## What you have to do
Emit all the data exactly as provided.

## Exercise inputs
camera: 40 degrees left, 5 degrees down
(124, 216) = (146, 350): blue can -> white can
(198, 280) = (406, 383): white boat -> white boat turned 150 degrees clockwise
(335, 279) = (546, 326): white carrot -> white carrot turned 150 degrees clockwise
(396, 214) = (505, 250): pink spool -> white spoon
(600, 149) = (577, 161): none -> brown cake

## Answer to this task
camera: 40 degrees left, 5 degrees down
(124, 216) = (146, 350): blue can -> white can
(198, 280) = (406, 383): white boat -> white boat turned 150 degrees clockwise
(335, 279) = (546, 326): white carrot -> white carrot turned 150 degrees clockwise
(396, 214) = (505, 250): pink spool -> white spoon
(600, 149) = (577, 161): none -> brown cake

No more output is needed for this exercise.